- [Task requirements]:
Starting at the first line and ending at the last, output the data exactly.

***** Records for this exercise *****

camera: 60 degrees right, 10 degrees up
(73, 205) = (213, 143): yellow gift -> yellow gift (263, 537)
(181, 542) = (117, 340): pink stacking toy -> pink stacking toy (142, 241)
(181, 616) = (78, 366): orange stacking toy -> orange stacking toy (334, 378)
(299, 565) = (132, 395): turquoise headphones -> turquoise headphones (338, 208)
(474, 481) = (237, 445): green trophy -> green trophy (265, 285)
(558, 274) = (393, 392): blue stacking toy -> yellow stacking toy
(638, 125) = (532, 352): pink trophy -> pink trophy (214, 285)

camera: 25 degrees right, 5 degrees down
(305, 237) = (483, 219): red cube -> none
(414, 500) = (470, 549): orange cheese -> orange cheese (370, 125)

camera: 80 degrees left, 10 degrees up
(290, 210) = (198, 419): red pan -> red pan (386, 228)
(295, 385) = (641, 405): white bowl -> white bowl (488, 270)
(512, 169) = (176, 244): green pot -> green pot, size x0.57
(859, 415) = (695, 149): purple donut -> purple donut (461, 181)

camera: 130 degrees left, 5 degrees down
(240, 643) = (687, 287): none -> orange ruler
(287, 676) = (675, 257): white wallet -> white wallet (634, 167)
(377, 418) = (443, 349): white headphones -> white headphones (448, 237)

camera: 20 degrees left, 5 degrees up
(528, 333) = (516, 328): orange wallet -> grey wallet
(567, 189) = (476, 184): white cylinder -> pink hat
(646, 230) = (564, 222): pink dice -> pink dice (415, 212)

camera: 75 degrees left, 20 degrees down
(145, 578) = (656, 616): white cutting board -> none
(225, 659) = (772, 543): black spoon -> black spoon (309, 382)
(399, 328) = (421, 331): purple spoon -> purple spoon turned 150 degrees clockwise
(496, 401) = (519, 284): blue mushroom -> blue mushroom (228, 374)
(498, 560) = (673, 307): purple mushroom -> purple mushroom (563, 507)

*****

- [Task output]:
camera: 60 degrees right, 10 degrees up
(73, 205) = (213, 143): yellow gift -> yellow gift (263, 537)
(181, 542) = (117, 340): pink stacking toy -> pink stacking toy (142, 241)
(181, 616) = (78, 366): orange stacking toy -> orange stacking toy (334, 378)
(299, 565) = (132, 395): turquoise headphones -> turquoise headphones (338, 208)
(474, 481) = (237, 445): green trophy -> green trophy (265, 285)
(558, 274) = (393, 392): blue stacking toy -> yellow stacking toy
(638, 125) = (532, 352): pink trophy -> pink trophy (214, 285)

camera: 25 degrees right, 5 degrees down
(305, 237) = (483, 219): red cube -> none
(414, 500) = (470, 549): orange cheese -> orange cheese (370, 125)

camera: 80 degrees left, 10 degrees up
(290, 210) = (198, 419): red pan -> red pan (386, 228)
(295, 385) = (641, 405): white bowl -> white bowl (488, 270)
(512, 169) = (176, 244): green pot -> green pot, size x0.57
(859, 415) = (695, 149): purple donut -> purple donut (461, 181)

camera: 130 degrees left, 5 degrees down
(240, 643) = (687, 287): none -> orange ruler
(287, 676) = (675, 257): white wallet -> white wallet (634, 167)
(377, 418) = (443, 349): white headphones -> white headphones (448, 237)

camera: 20 degrees left, 5 degrees up
(528, 333) = (516, 328): orange wallet -> grey wallet
(567, 189) = (476, 184): white cylinder -> pink hat
(646, 230) = (564, 222): pink dice -> pink dice (415, 212)

camera: 75 degrees left, 20 degrees down
(145, 578) = (656, 616): white cutting board -> none
(225, 659) = (772, 543): black spoon -> black spoon (309, 382)
(399, 328) = (421, 331): purple spoon -> purple spoon turned 150 degrees clockwise
(496, 401) = (519, 284): blue mushroom -> blue mushroom (228, 374)
(498, 560) = (673, 307): purple mushroom -> purple mushroom (563, 507)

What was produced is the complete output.